EXERCISE OBJECTIVE: From the entries below, transcribe exactly the lines between the line holding "(277, 435) = (446, 238): purple" and the line holding "camera: 170 degrees right, 15 degrees down", inclusive; skip all other lines.

PROVIDED RECORDS:
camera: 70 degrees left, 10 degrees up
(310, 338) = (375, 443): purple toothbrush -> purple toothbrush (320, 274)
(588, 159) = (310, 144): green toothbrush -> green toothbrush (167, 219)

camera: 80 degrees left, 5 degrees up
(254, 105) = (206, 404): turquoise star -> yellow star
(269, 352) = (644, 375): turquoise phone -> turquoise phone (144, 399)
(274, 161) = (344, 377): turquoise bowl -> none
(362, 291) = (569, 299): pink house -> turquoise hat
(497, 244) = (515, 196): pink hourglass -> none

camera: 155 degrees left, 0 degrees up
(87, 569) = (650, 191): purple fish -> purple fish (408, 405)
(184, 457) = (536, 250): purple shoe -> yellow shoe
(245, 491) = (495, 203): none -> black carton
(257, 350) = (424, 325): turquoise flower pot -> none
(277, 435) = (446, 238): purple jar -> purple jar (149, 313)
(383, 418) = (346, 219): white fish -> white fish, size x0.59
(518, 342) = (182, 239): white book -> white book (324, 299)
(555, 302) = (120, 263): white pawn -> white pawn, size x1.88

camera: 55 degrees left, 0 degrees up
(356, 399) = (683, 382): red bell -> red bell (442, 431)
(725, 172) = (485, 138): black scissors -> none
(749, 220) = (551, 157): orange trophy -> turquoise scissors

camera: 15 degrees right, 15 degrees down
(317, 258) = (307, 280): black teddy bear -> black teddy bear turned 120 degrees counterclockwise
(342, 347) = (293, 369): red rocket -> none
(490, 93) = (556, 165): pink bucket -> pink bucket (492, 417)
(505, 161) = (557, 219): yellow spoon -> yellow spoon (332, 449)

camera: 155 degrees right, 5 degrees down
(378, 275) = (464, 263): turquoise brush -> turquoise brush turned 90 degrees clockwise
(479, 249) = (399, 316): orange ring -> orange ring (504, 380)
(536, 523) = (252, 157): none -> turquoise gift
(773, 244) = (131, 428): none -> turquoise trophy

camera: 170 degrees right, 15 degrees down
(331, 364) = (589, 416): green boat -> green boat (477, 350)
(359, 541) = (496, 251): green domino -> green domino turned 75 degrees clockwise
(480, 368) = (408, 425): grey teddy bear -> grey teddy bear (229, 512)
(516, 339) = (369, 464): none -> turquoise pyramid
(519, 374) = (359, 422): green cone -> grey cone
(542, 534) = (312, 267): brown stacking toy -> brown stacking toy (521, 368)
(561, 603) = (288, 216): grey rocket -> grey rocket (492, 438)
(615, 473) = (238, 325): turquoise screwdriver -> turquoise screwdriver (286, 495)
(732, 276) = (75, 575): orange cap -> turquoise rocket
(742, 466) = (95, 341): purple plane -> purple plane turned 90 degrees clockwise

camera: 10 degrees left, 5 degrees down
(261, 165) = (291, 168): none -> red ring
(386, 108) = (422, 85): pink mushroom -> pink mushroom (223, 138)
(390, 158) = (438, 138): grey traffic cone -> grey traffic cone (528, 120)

RESULT:
(277, 435) = (446, 238): purple jar -> purple jar (149, 313)
(383, 418) = (346, 219): white fish -> white fish, size x0.59
(518, 342) = (182, 239): white book -> white book (324, 299)
(555, 302) = (120, 263): white pawn -> white pawn, size x1.88

camera: 55 degrees left, 0 degrees up
(356, 399) = (683, 382): red bell -> red bell (442, 431)
(725, 172) = (485, 138): black scissors -> none
(749, 220) = (551, 157): orange trophy -> turquoise scissors

camera: 15 degrees right, 15 degrees down
(317, 258) = (307, 280): black teddy bear -> black teddy bear turned 120 degrees counterclockwise
(342, 347) = (293, 369): red rocket -> none
(490, 93) = (556, 165): pink bucket -> pink bucket (492, 417)
(505, 161) = (557, 219): yellow spoon -> yellow spoon (332, 449)

camera: 155 degrees right, 5 degrees down
(378, 275) = (464, 263): turquoise brush -> turquoise brush turned 90 degrees clockwise
(479, 249) = (399, 316): orange ring -> orange ring (504, 380)
(536, 523) = (252, 157): none -> turquoise gift
(773, 244) = (131, 428): none -> turquoise trophy

camera: 170 degrees right, 15 degrees down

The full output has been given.